▸ Task to carry out
Count the lines in the records below that contain the string "moved", treating uppercase and lowercase as different, and reply with only that number.

══════════════════════════════

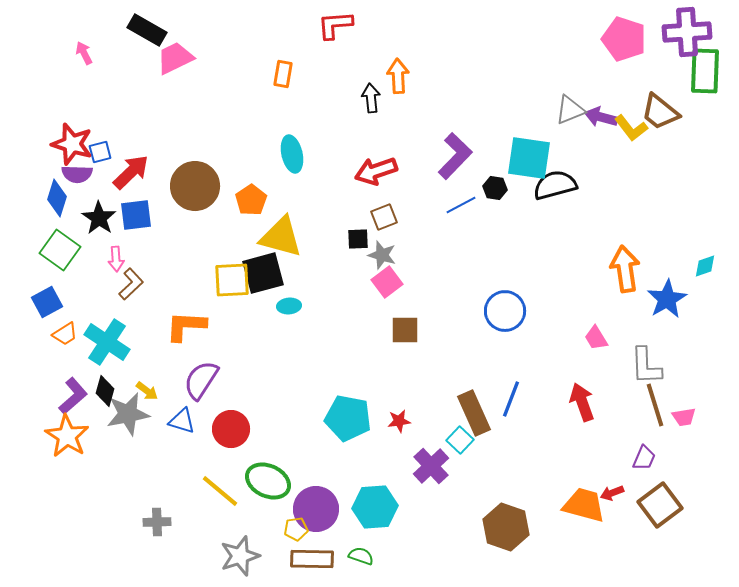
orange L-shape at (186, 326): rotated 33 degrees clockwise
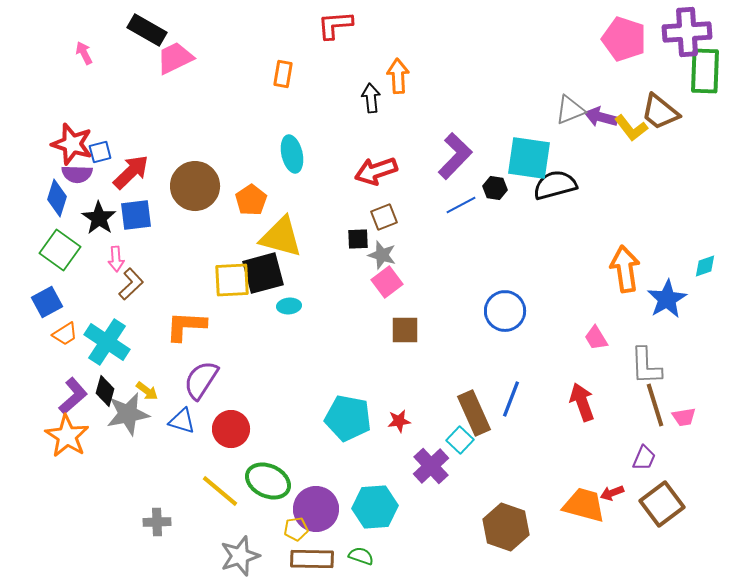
brown square at (660, 505): moved 2 px right, 1 px up
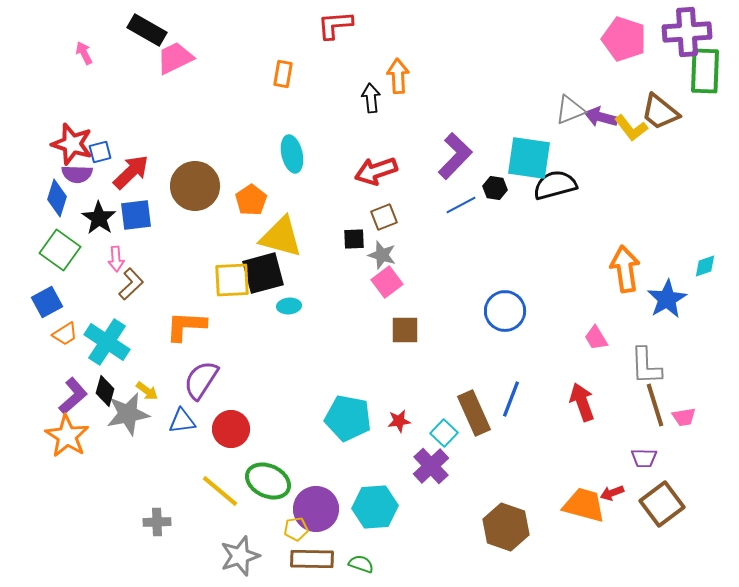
black square at (358, 239): moved 4 px left
blue triangle at (182, 421): rotated 24 degrees counterclockwise
cyan square at (460, 440): moved 16 px left, 7 px up
purple trapezoid at (644, 458): rotated 68 degrees clockwise
green semicircle at (361, 556): moved 8 px down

══════════════════════════════

▸ Solution for this task
4